Input material>
────────
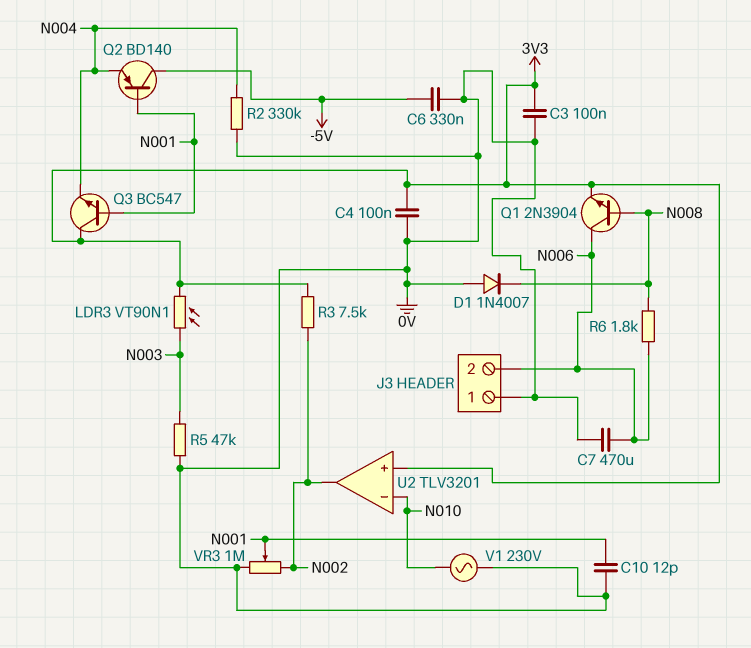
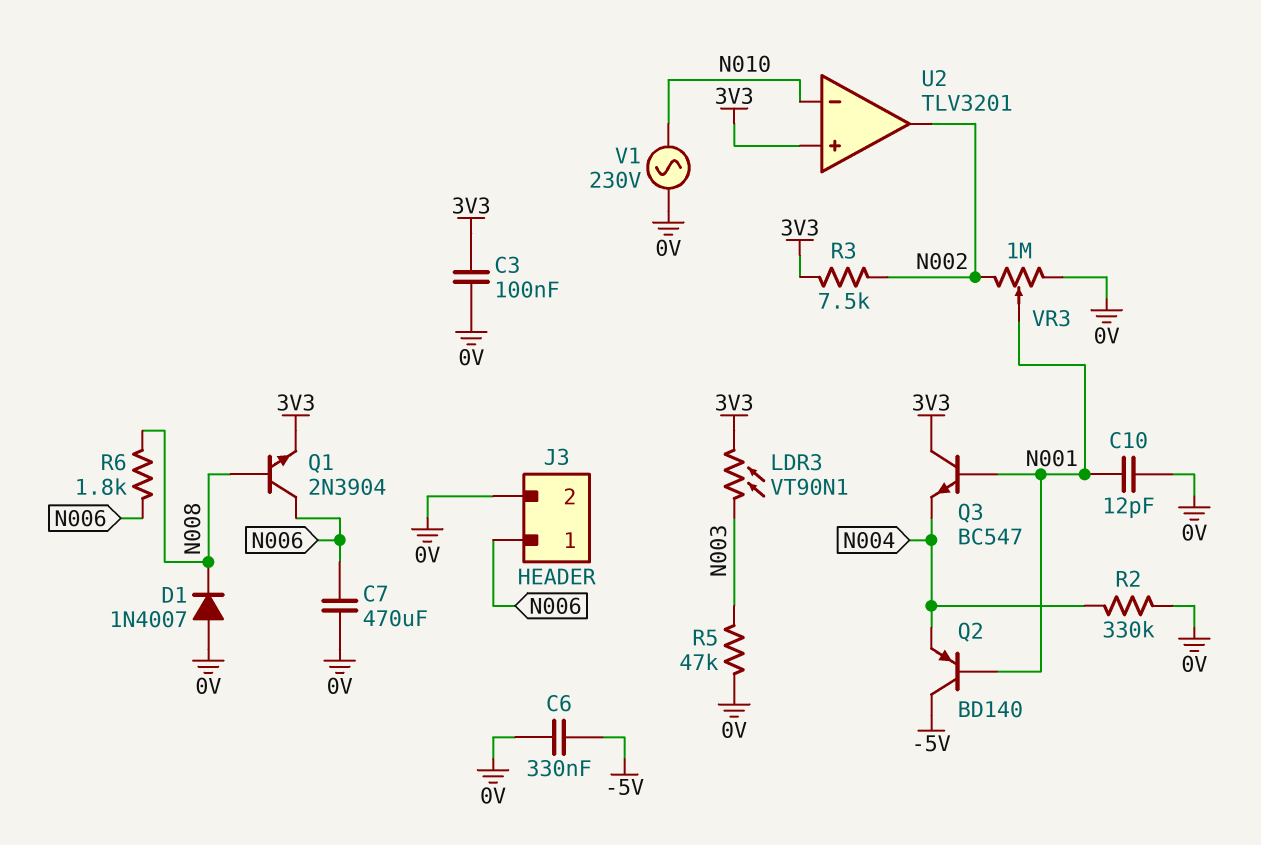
C4: 100nF (0V, 3V3) -> none
J3 pin 1: 0V -> N006
J3 pin 2: N006 -> 0V

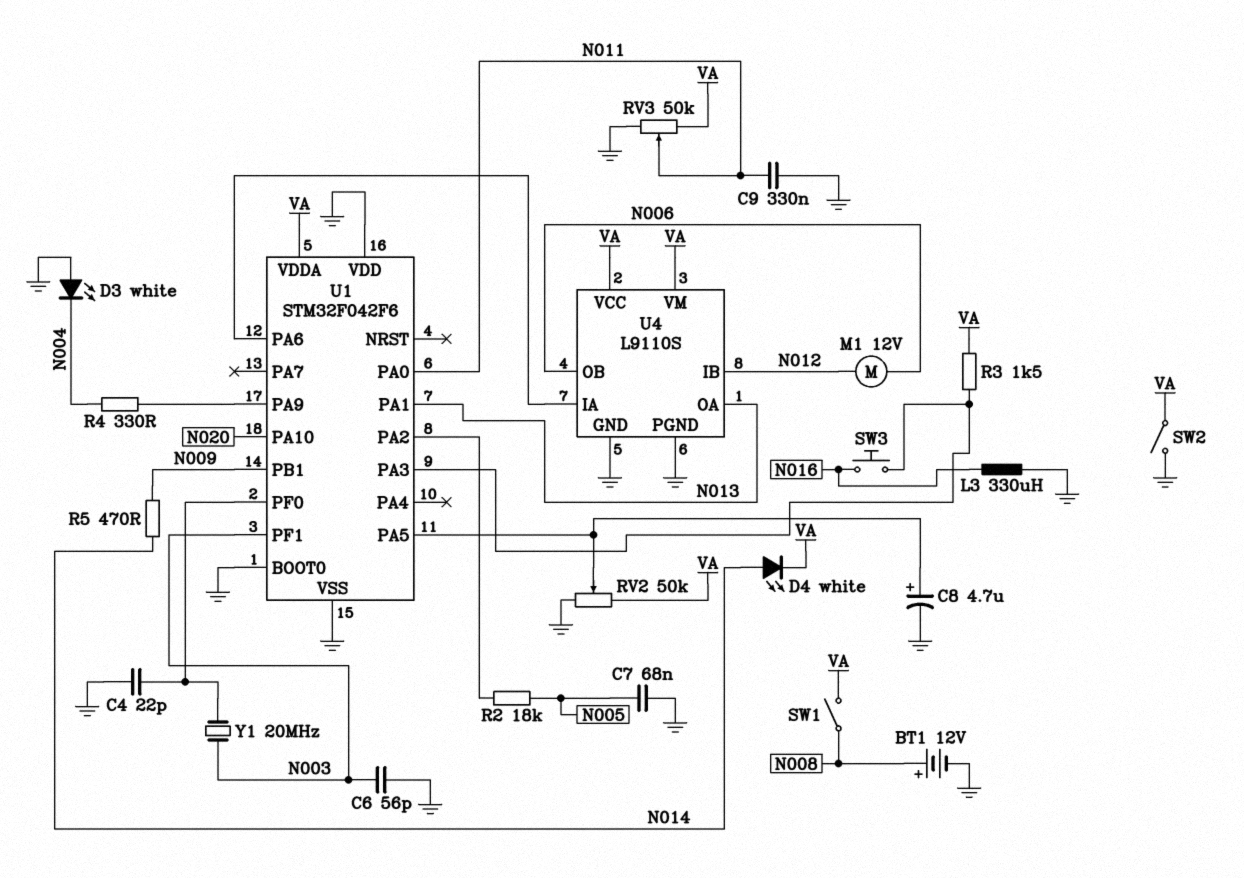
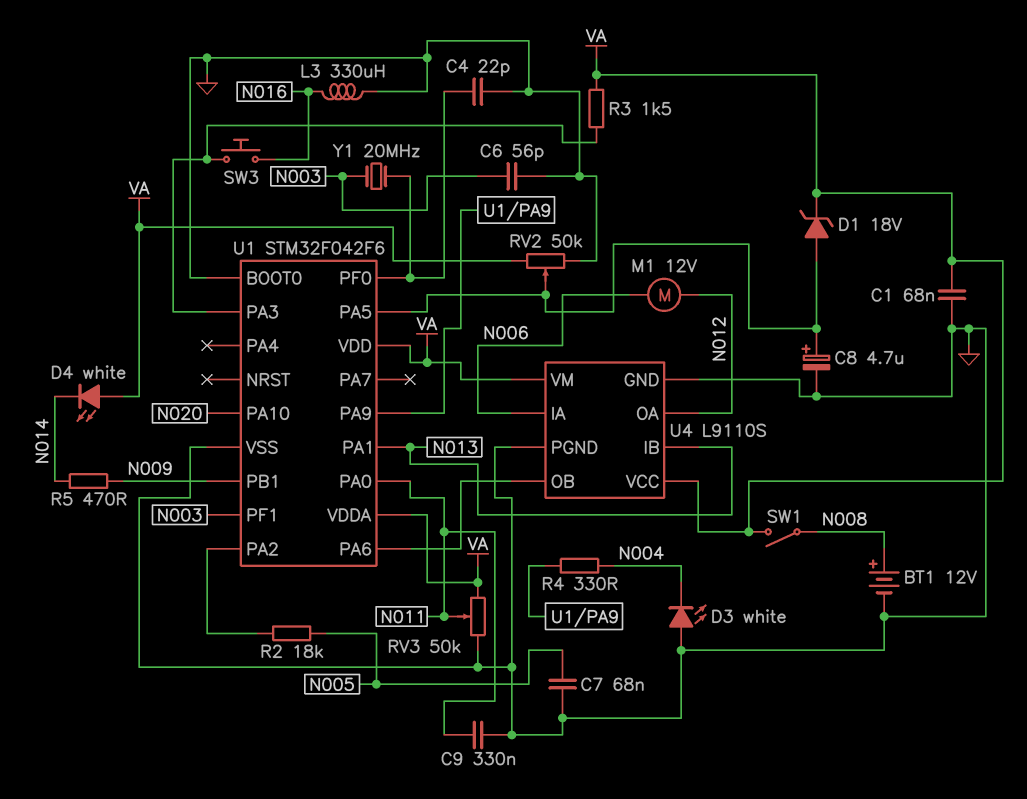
C1: none -> 68nF (GND, VA)
D1: none -> zener 18V (A U1/PA5, K VA)
D4: LED white (A N014, K VA) -> LED white (A VA, K N014)
SW2: switch (GND, VA) -> none
U1 pin VDD: GND -> VA
U4 pin IA: U1/PA6 -> N006
U4 pin IB: N012 -> N013
U4 pin OA: N013 -> N012
U4 pin OB: N006 -> U1/PA6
────────
What to do> Using the data above, report the number of lines that contain the string "none", and only that number.

Answer box> 4